• DATA SECTION:

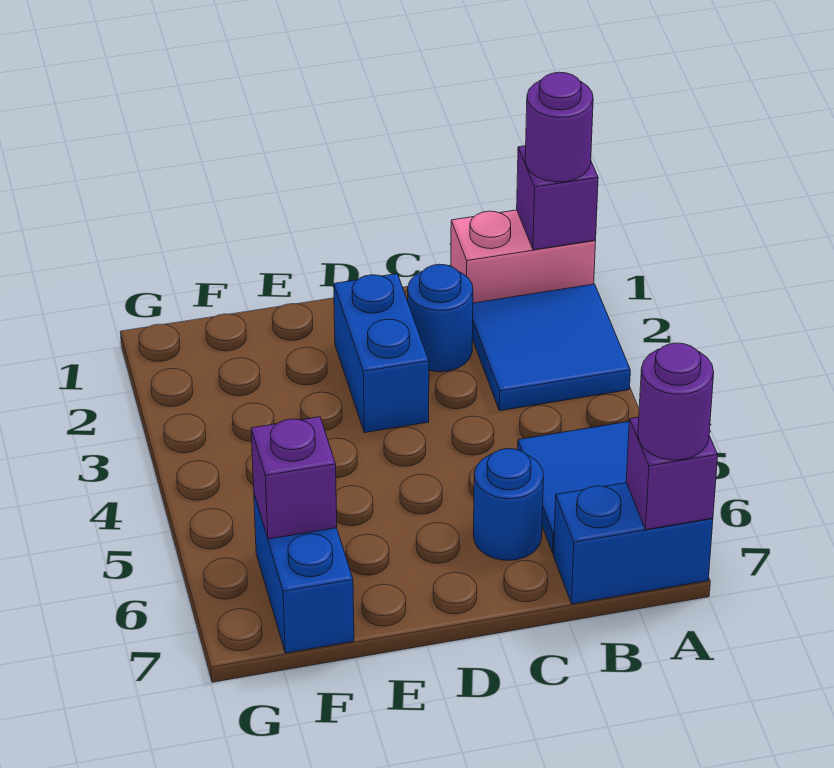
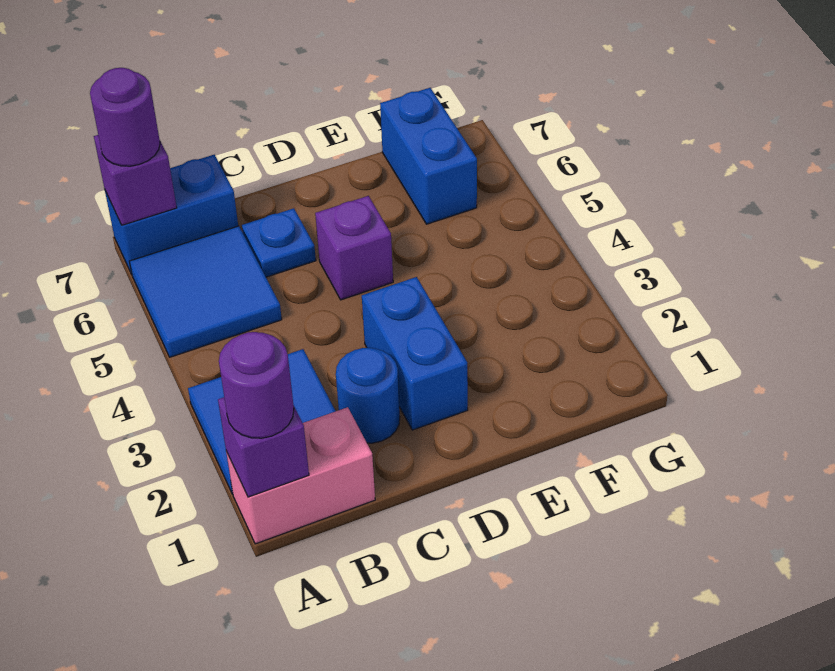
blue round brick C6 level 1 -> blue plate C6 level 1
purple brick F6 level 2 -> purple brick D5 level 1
==
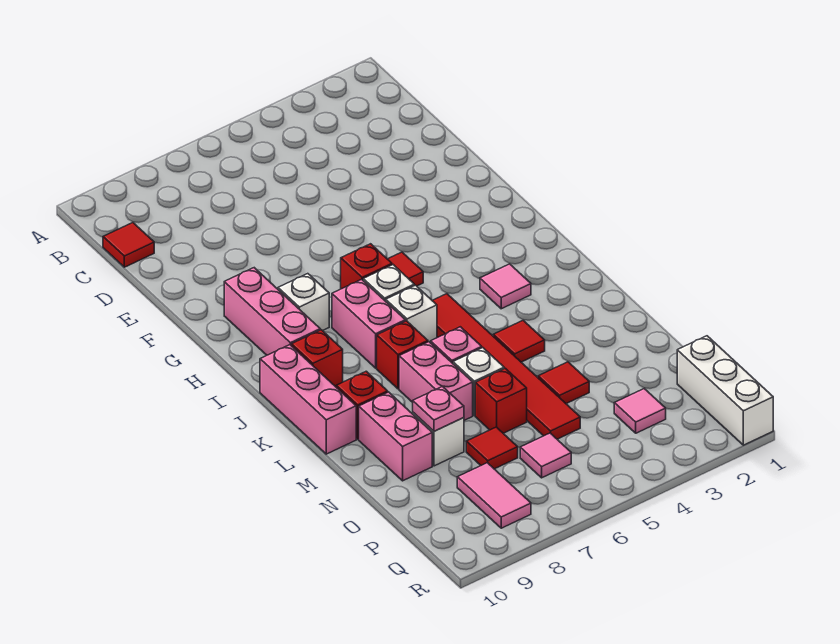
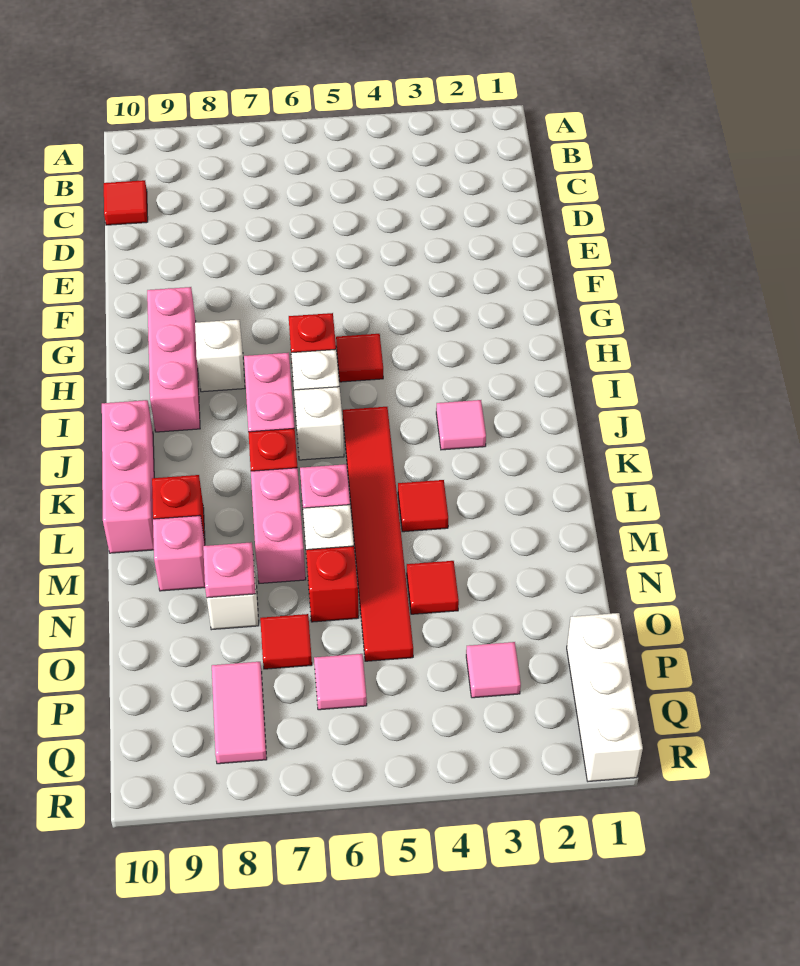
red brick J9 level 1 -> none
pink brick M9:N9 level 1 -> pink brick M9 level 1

• TASK TO CARRY OUT: In the material above, locate the line containing "blue round brick" and the line containing "purple brick F6". Transcribe exactly those two lines and every line between them, and nothing more.

• RESPONSE BOX:
blue round brick C6 level 1 -> blue plate C6 level 1
purple brick F6 level 2 -> purple brick D5 level 1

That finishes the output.